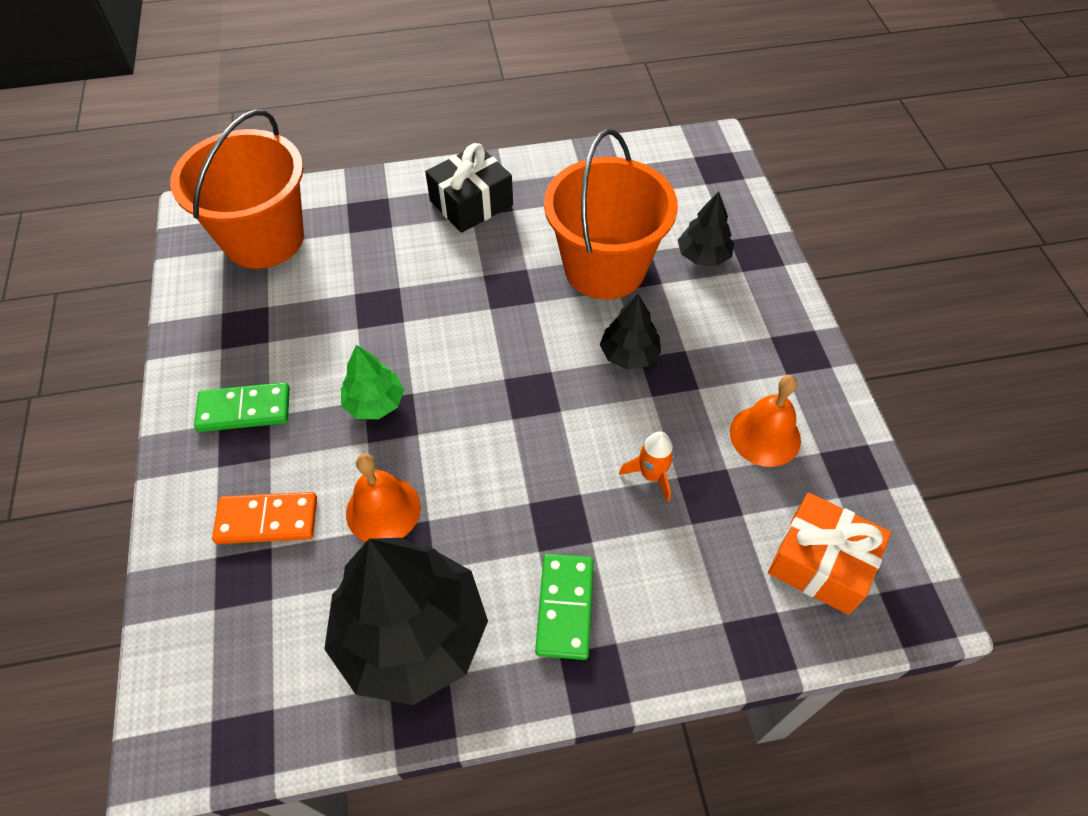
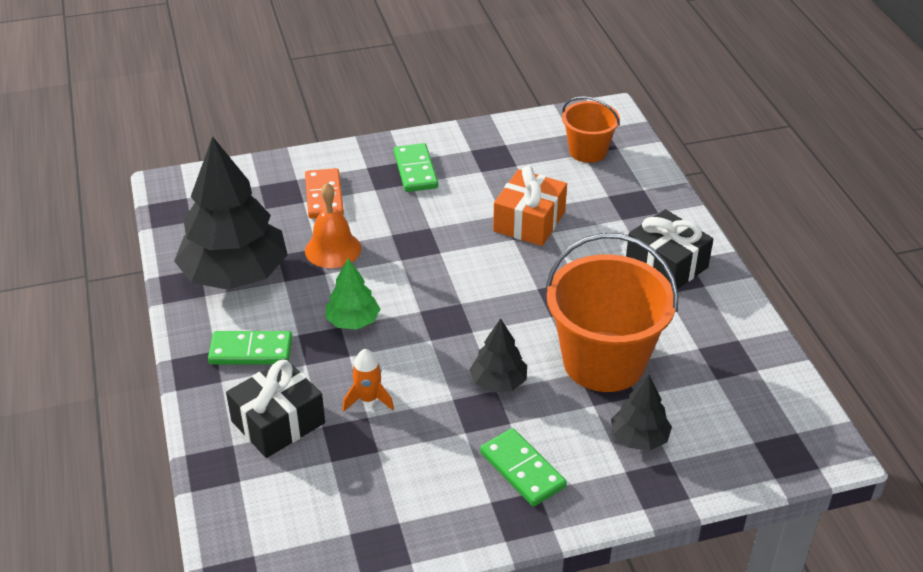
camera: 85 degrees right, 15 degrees down
(264, 239) = (588, 151): orange bucket -> orange bucket, size x0.56
(375, 402) = (428, 233): green tree -> green tree (353, 321)
(686, 571) = (278, 422): none -> black gift
(746, 345) = (522, 470): none -> green domino
(765, 435) = (415, 480): orange bell -> none
(820, 563) = (283, 513): orange gift -> orange gift (529, 221)

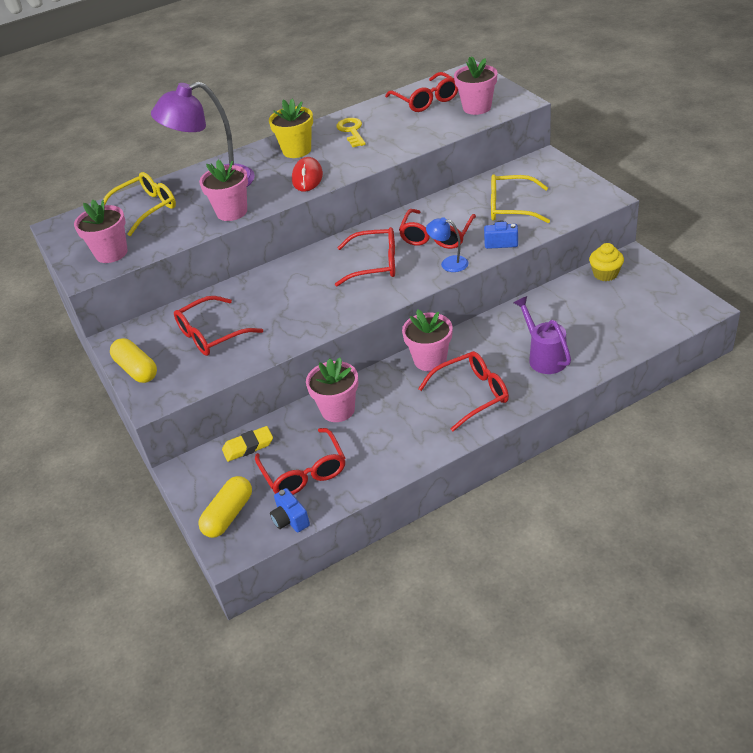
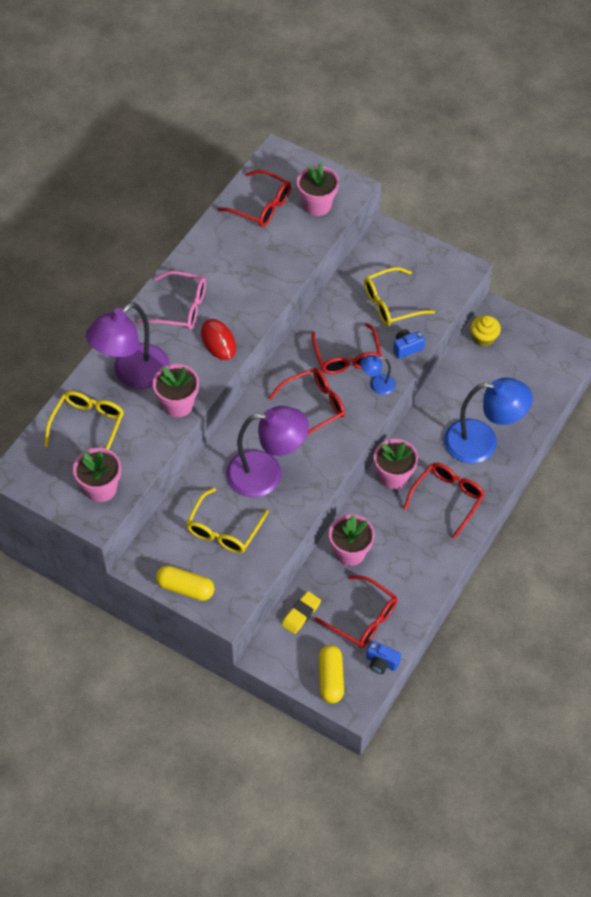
camera: 35 degrees left, 15 degrees up
(211, 335) = (224, 530): red glasses -> yellow glasses
(287, 303) = (266, 473): none -> purple lamp
(297, 150) = (181, 308): yellow flower pot -> pink glasses
(352, 131) = (217, 267): yellow key -> none
(544, 357) = (482, 442): purple watering can -> blue lamp

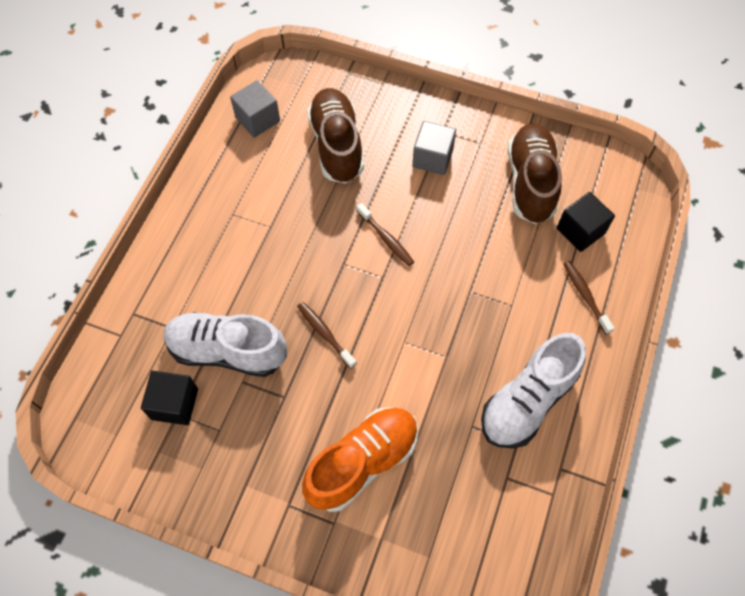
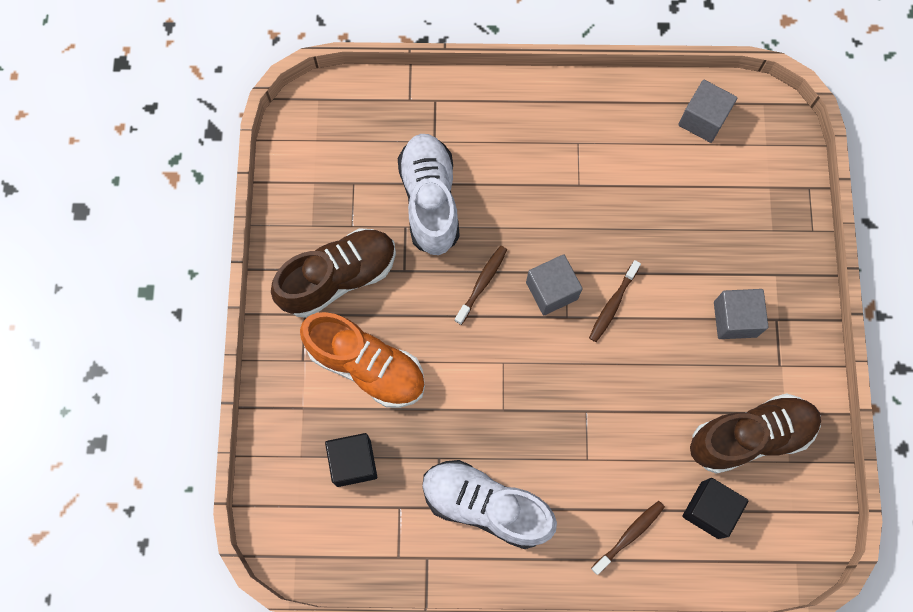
camera: 70 degrees right, 10 degrees up
(174, 404) = (362, 177): black cube -> black cube (353, 462)
(336, 145) = (706, 212): brown shoe -> brown shoe (338, 278)
(355, 280) = (551, 290): none -> grey cube

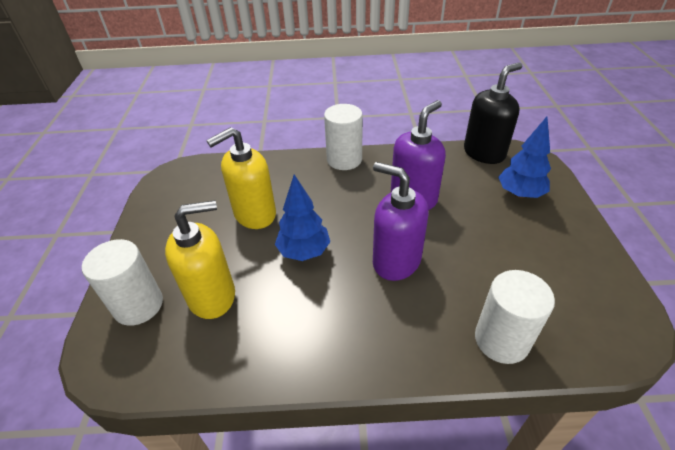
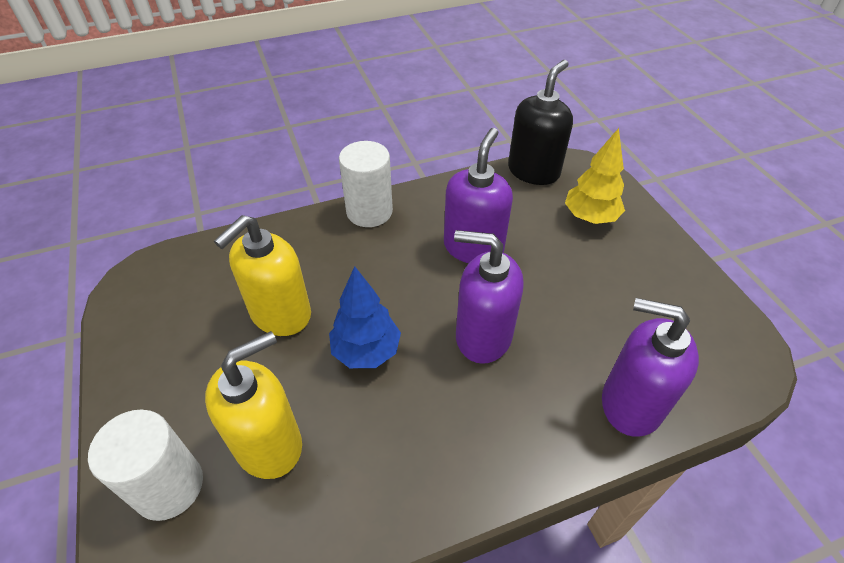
camera: 20 degrees left, 5 degrees up
(501, 340) = (630, 404): white cylinder -> purple soap dispenser
(519, 194) = (590, 217): blue tree -> yellow tree

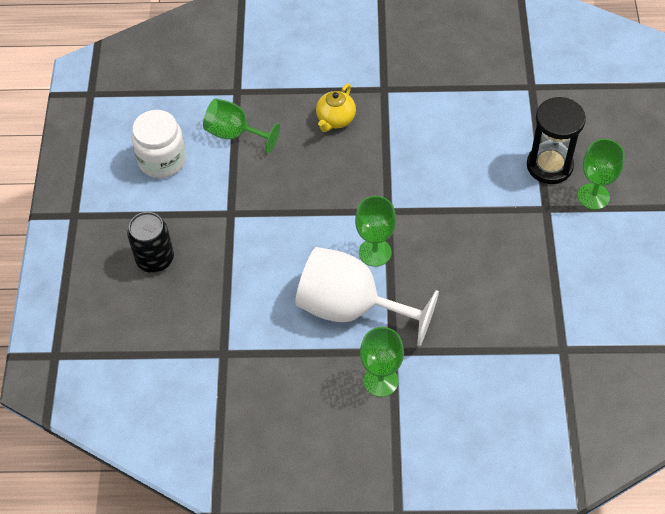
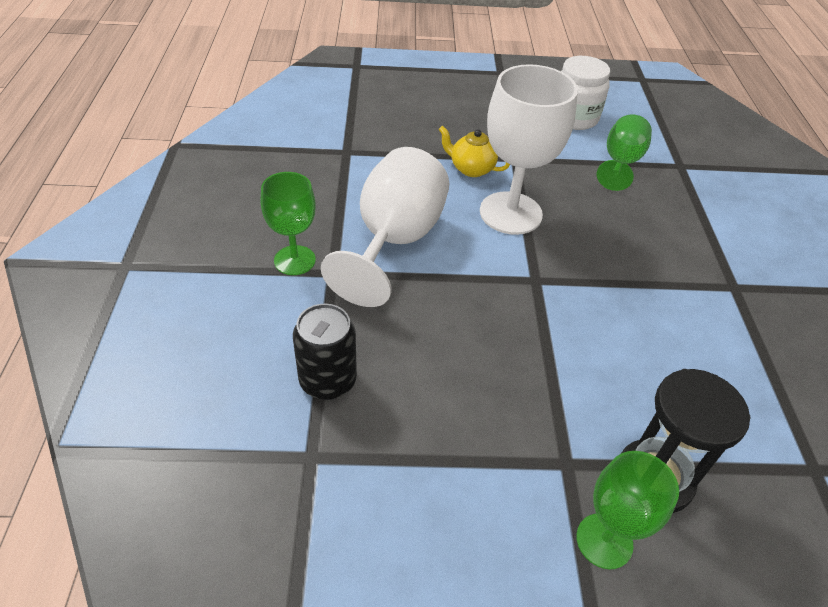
camera: 85 degrees right, 10 degrees down
(155, 259) = (455, 113): black can -> black can (328, 381)
(309, 222) = (510, 213): none -> white goblet
(335, 120) = (666, 239): yellow teapot -> yellow teapot (471, 169)
(375, 252) = (472, 264): green goblet -> none

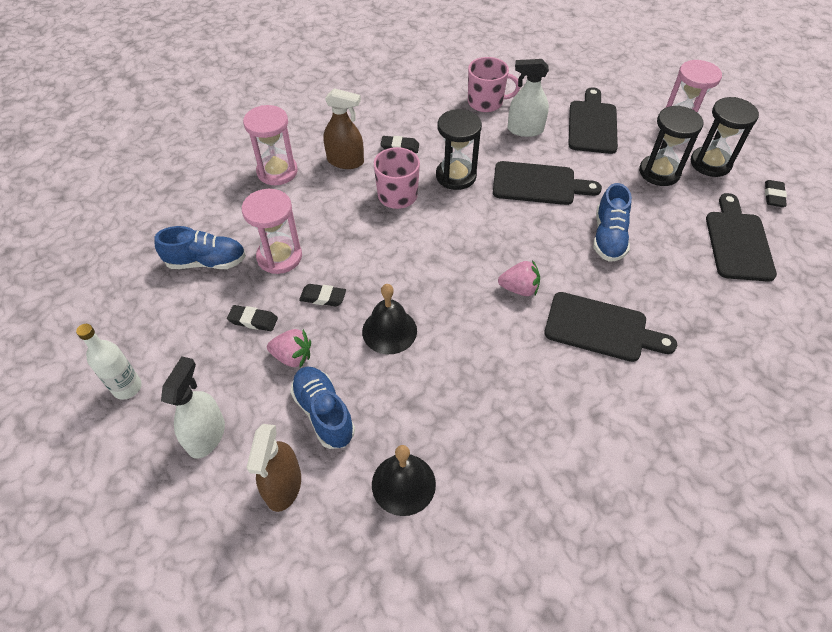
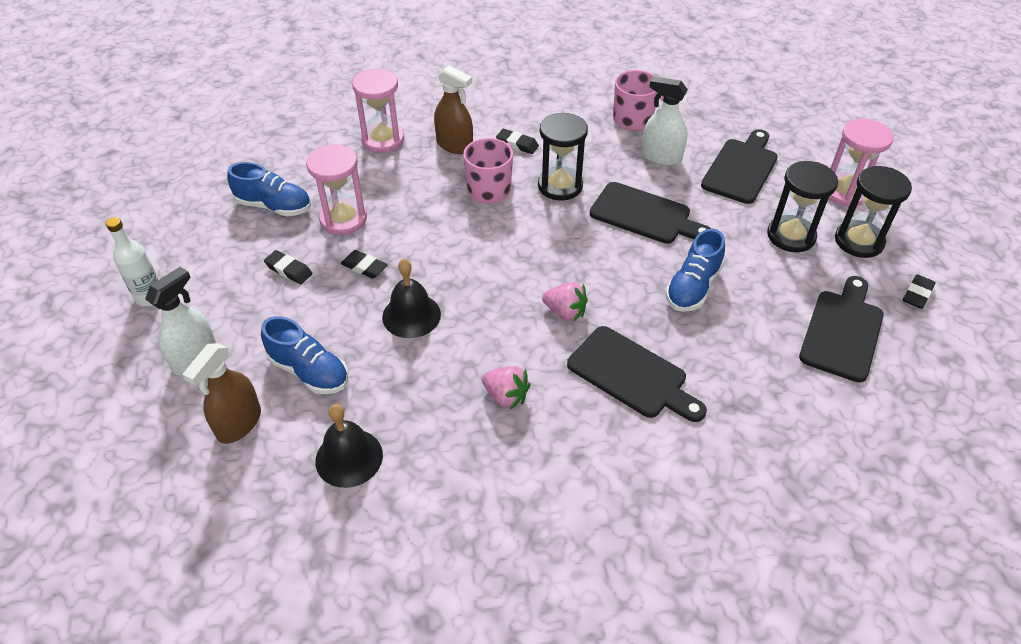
camera: 20 degrees right, 5 degrees down
(292, 357) = (307, 313): pink strawberry -> pink strawberry (506, 396)
(324, 413) = (309, 371): blue shoe -> blue shoe turned 135 degrees clockwise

▬▬▬▬▬▬

*Exercise brief:*
Output the material above exactly as written and drop any images it holds.

*Result:*
camera: 85 degrees right, 15 degrees down
(264, 239) = (588, 151): orange bucket -> orange bucket, size x0.56
(375, 402) = (428, 233): green tree -> green tree (353, 321)
(686, 571) = (278, 422): none -> black gift
(746, 345) = (522, 470): none -> green domino
(765, 435) = (415, 480): orange bell -> none
(820, 563) = (283, 513): orange gift -> orange gift (529, 221)

camera: 35 degrees left, 15 degrees up
(211, 335) = (224, 530): red glasses -> yellow glasses
(287, 303) = (266, 473): none -> purple lamp
(297, 150) = (181, 308): yellow flower pot -> pink glasses
(352, 131) = (217, 267): yellow key -> none
(544, 357) = (482, 442): purple watering can -> blue lamp

camera: 70 degrees right, 10 degrees up
(174, 404) = (362, 177): black cube -> black cube (353, 462)
(336, 145) = (706, 212): brown shoe -> brown shoe (338, 278)
(355, 280) = (551, 290): none -> grey cube

camera: 20 degrees left, 5 degrees up
(501, 340) = (630, 404): white cylinder -> purple soap dispenser
(519, 194) = (590, 217): blue tree -> yellow tree

camera: 85 degrees right, 10 degrees down
(155, 259) = (455, 113): black can -> black can (328, 381)
(309, 222) = (510, 213): none -> white goblet
(335, 120) = (666, 239): yellow teapot -> yellow teapot (471, 169)
(375, 252) = (472, 264): green goblet -> none

camera: 20 degrees right, 5 degrees down
(292, 357) = (307, 313): pink strawberry -> pink strawberry (506, 396)
(324, 413) = (309, 371): blue shoe -> blue shoe turned 135 degrees clockwise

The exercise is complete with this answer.